-- Excerpted data follows --

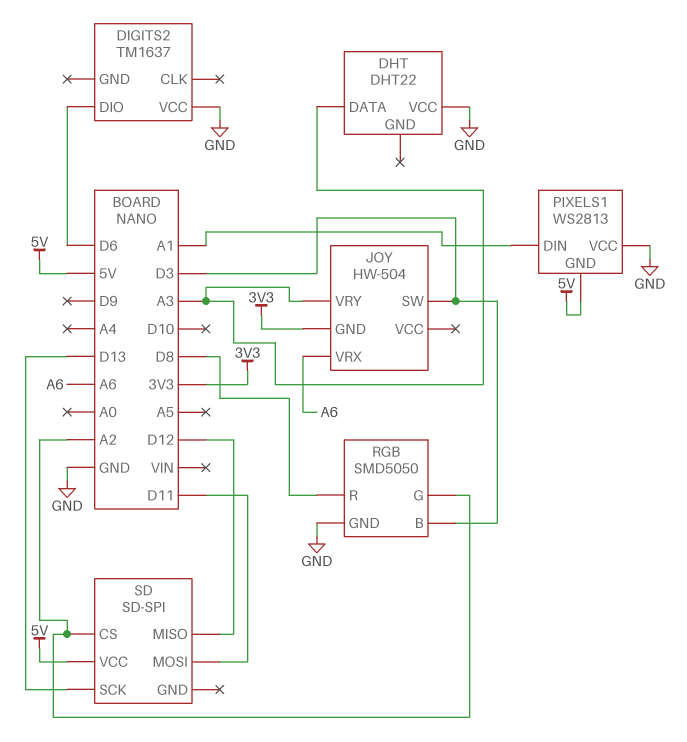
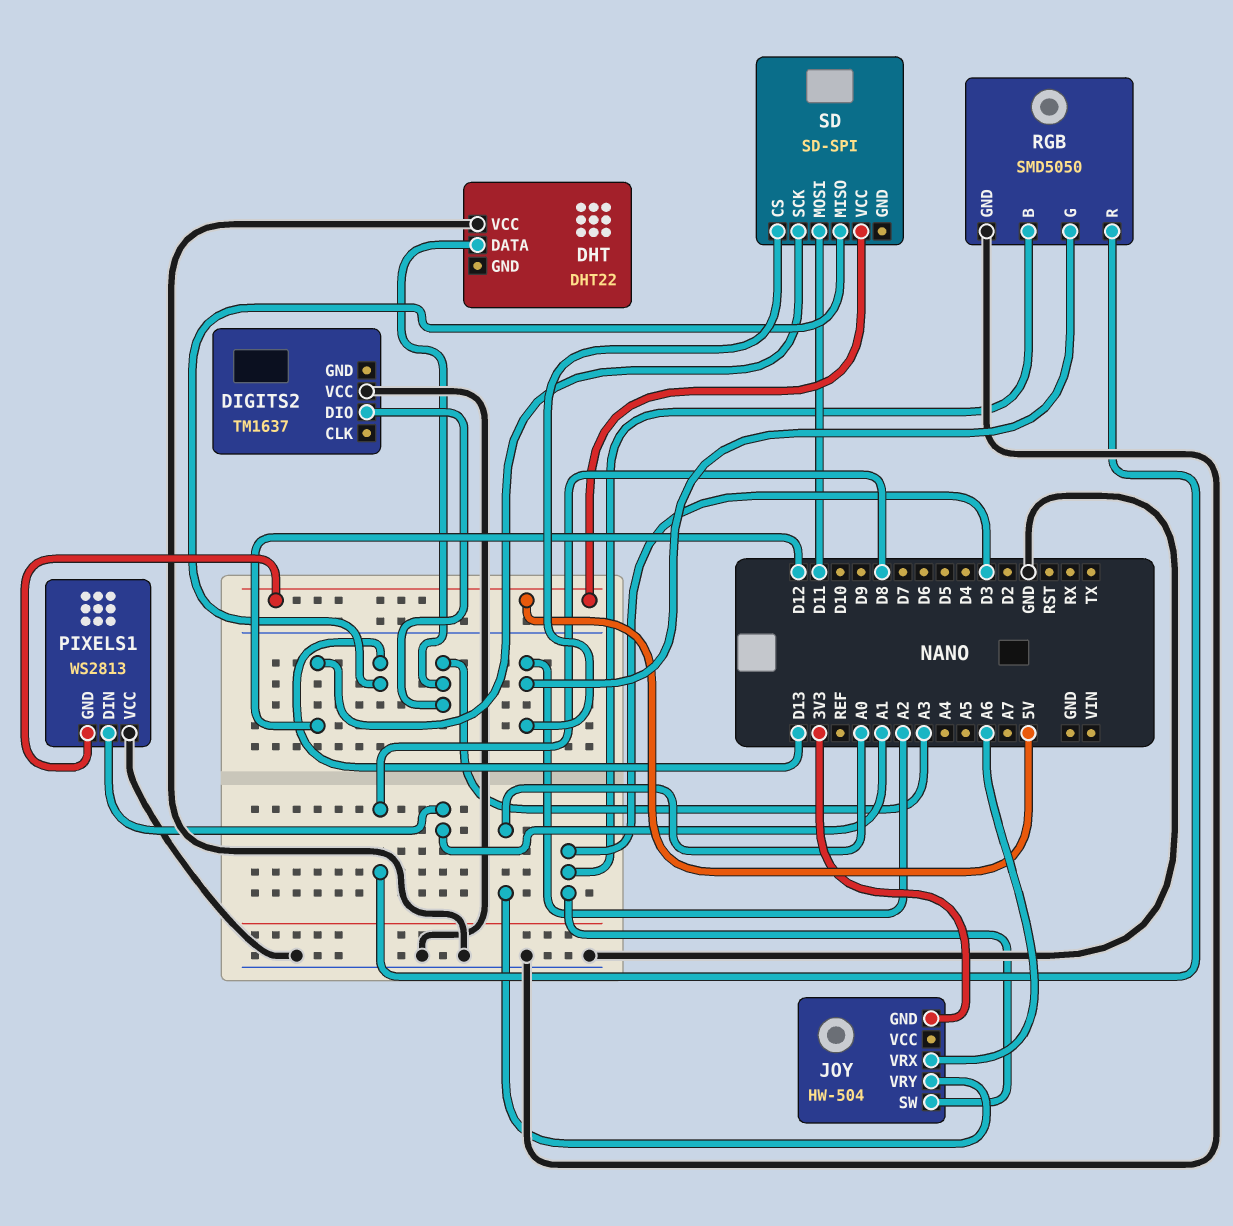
DIGITS2 pin DIO: D6 -> A3
JOY pin VRY: A3 -> A0
SD pin MISO: D12 -> D13
SD pin SCK: D13 -> D12

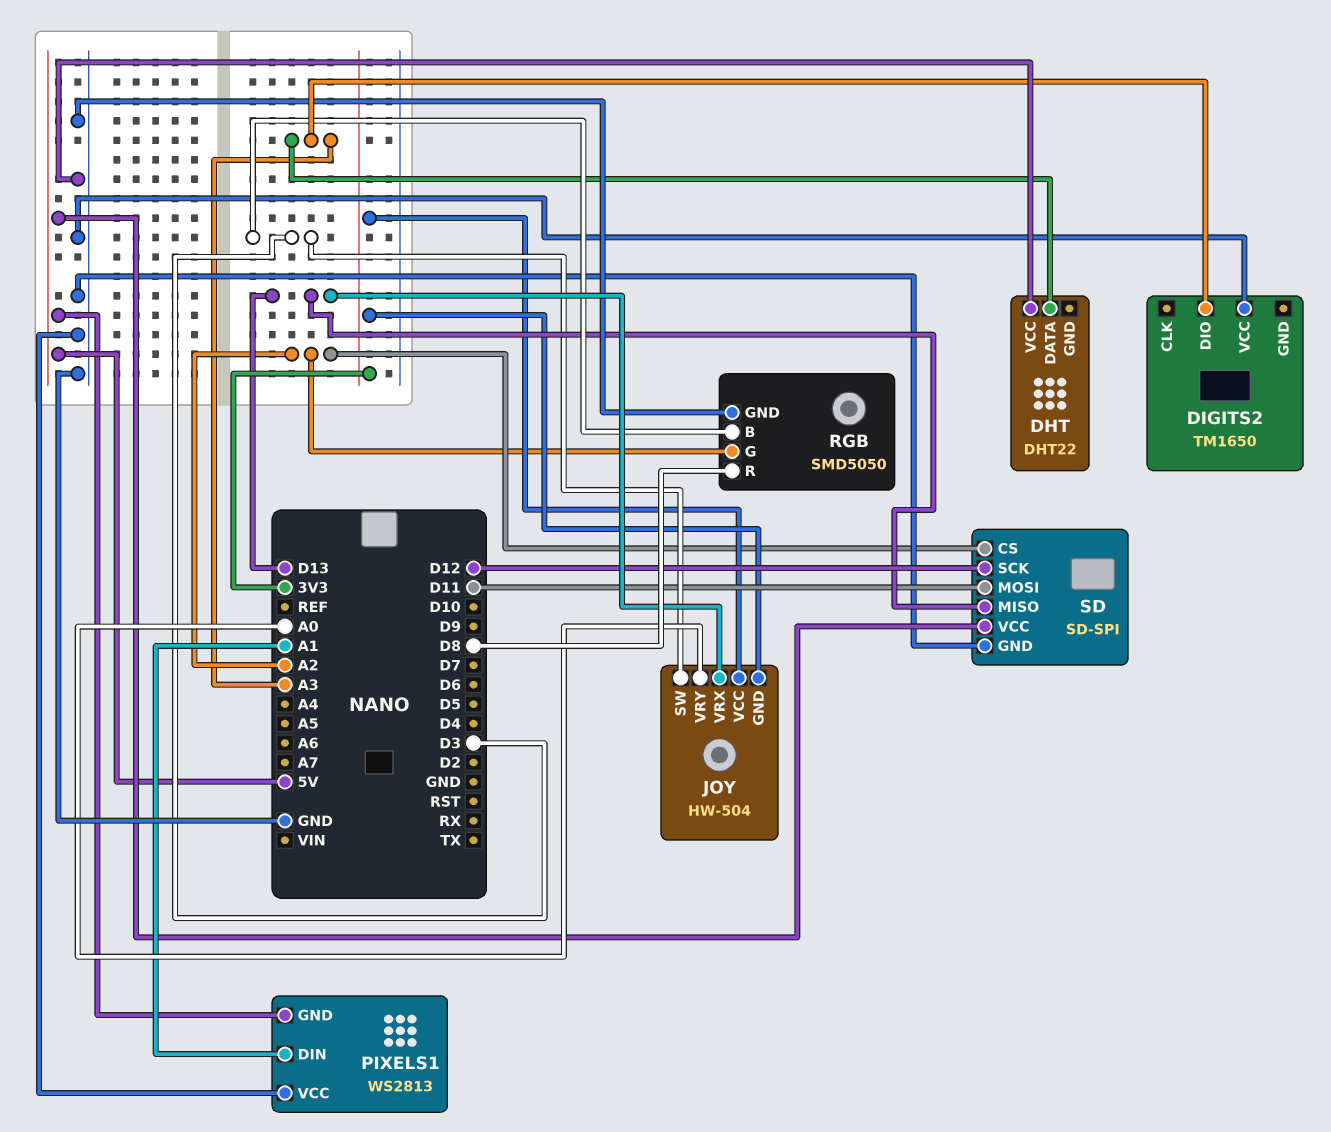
DIGITS2: TM1637 -> TM1650
JOY pin VCC: none -> 3V3
JOY pin VRX: A6 -> D13
SD pin GND: none -> GND

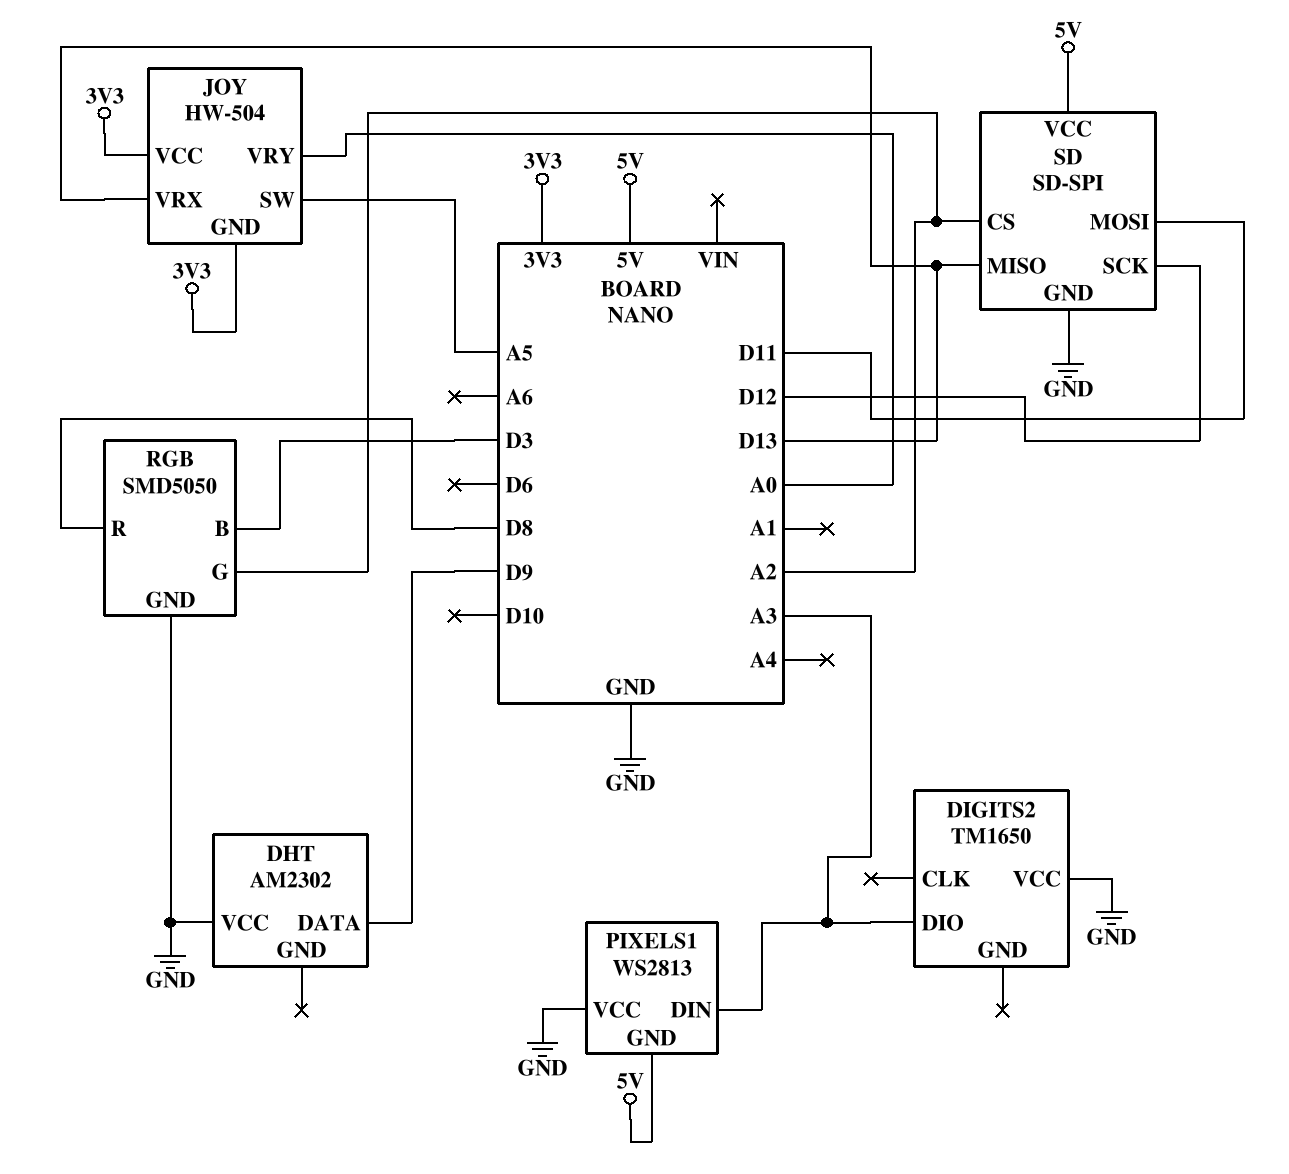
DHT: DHT22 -> AM2302
DHT pin DATA: A3 -> D9
JOY pin SW: D3 -> A5
PIXELS1 pin DIN: A1 -> A3

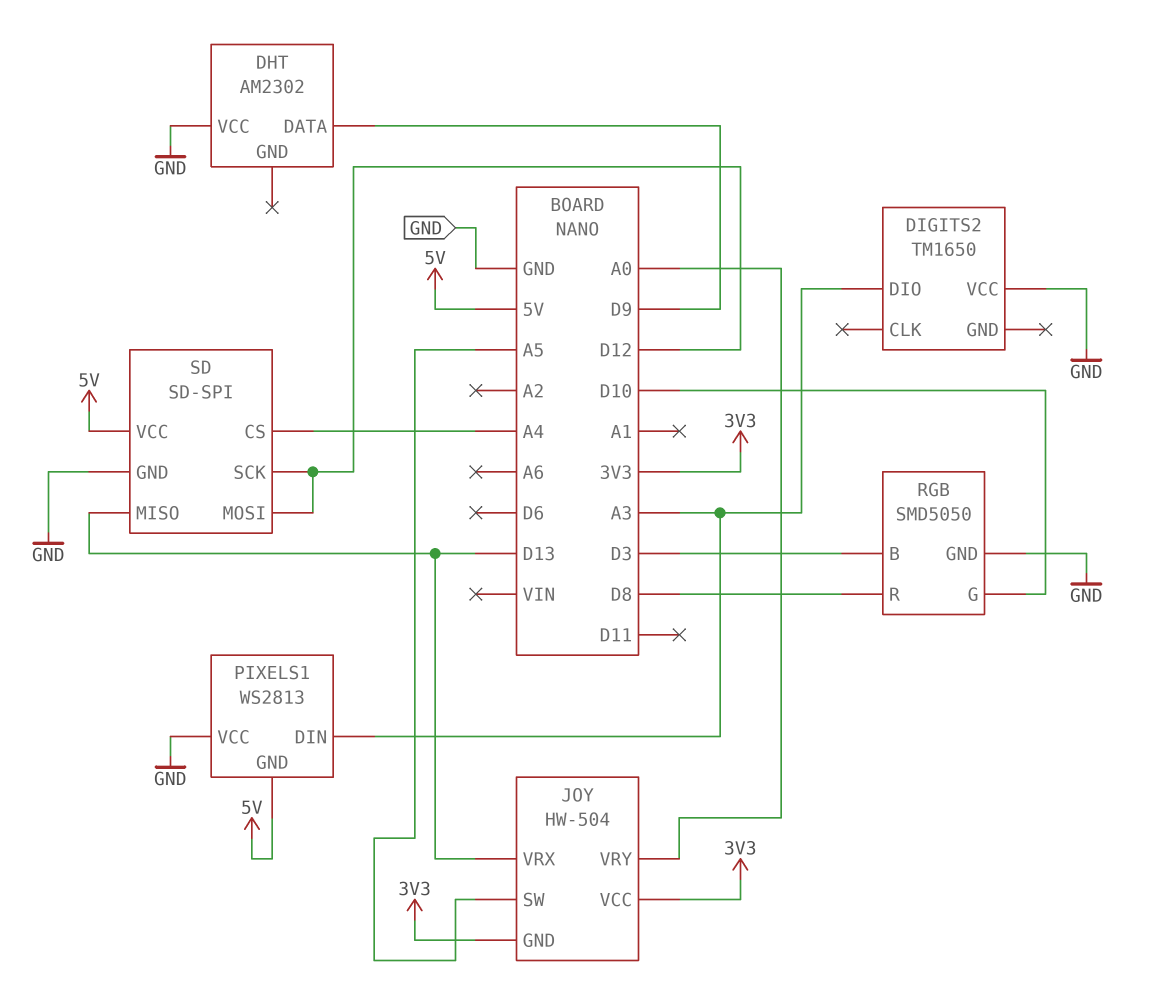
RGB pin G: A2 -> D10
SD pin CS: A2 -> A4
SD pin MOSI: D11 -> D12

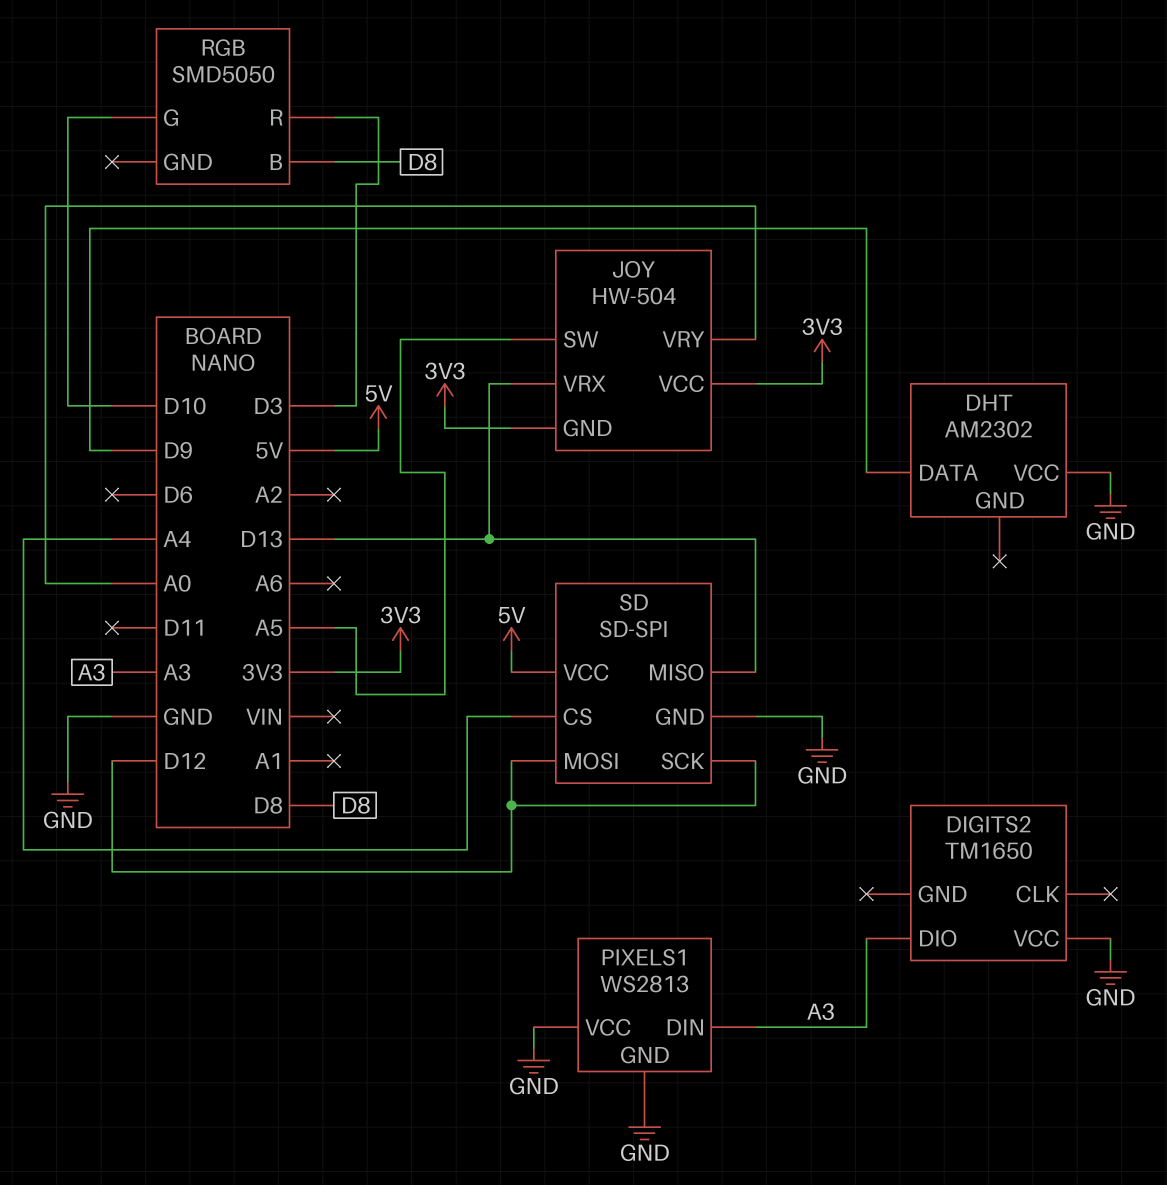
PIXELS1 pin GND: 5V -> GND
RGB pin B: D3 -> D8
RGB pin GND: GND -> none
RGB pin R: D8 -> D3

-- Excerpted data concluded --

## Your goal:
Check the entries above for the word "none" and copy every line where it turns up.

## Result below:
JOY pin VCC: none -> 3V3
SD pin GND: none -> GND
RGB pin GND: GND -> none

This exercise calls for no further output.